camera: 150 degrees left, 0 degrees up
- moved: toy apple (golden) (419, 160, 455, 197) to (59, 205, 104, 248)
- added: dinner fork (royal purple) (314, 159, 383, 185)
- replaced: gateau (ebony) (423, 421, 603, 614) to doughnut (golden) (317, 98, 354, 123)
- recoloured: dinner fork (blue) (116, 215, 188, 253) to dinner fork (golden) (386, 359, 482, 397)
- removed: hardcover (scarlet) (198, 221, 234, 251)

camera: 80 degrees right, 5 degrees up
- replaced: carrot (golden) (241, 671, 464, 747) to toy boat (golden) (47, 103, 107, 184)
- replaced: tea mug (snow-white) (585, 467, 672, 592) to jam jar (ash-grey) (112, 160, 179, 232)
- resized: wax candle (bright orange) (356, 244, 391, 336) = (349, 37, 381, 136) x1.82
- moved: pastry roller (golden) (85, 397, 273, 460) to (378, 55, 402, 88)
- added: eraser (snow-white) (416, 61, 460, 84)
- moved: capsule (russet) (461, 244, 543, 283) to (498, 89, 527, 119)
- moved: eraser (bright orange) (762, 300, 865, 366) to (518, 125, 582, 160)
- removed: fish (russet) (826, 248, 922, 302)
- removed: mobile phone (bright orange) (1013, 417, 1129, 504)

● ● ● ●

• **TASK DETAILS**:
The whole listing above, line by line, is to be retyped exactly.

• **ANSWER SECTION**:
camera: 150 degrees left, 0 degrees up
- moved: toy apple (golden) (419, 160, 455, 197) to (59, 205, 104, 248)
- added: dinner fork (royal purple) (314, 159, 383, 185)
- replaced: gateau (ebony) (423, 421, 603, 614) to doughnut (golden) (317, 98, 354, 123)
- recoloured: dinner fork (blue) (116, 215, 188, 253) to dinner fork (golden) (386, 359, 482, 397)
- removed: hardcover (scarlet) (198, 221, 234, 251)

camera: 80 degrees right, 5 degrees up
- replaced: carrot (golden) (241, 671, 464, 747) to toy boat (golden) (47, 103, 107, 184)
- replaced: tea mug (snow-white) (585, 467, 672, 592) to jam jar (ash-grey) (112, 160, 179, 232)
- resized: wax candle (bright orange) (356, 244, 391, 336) = (349, 37, 381, 136) x1.82
- moved: pastry roller (golden) (85, 397, 273, 460) to (378, 55, 402, 88)
- added: eraser (snow-white) (416, 61, 460, 84)
- moved: capsule (russet) (461, 244, 543, 283) to (498, 89, 527, 119)
- moved: eraser (bright orange) (762, 300, 865, 366) to (518, 125, 582, 160)
- removed: fish (russet) (826, 248, 922, 302)
- removed: mobile phone (bright orange) (1013, 417, 1129, 504)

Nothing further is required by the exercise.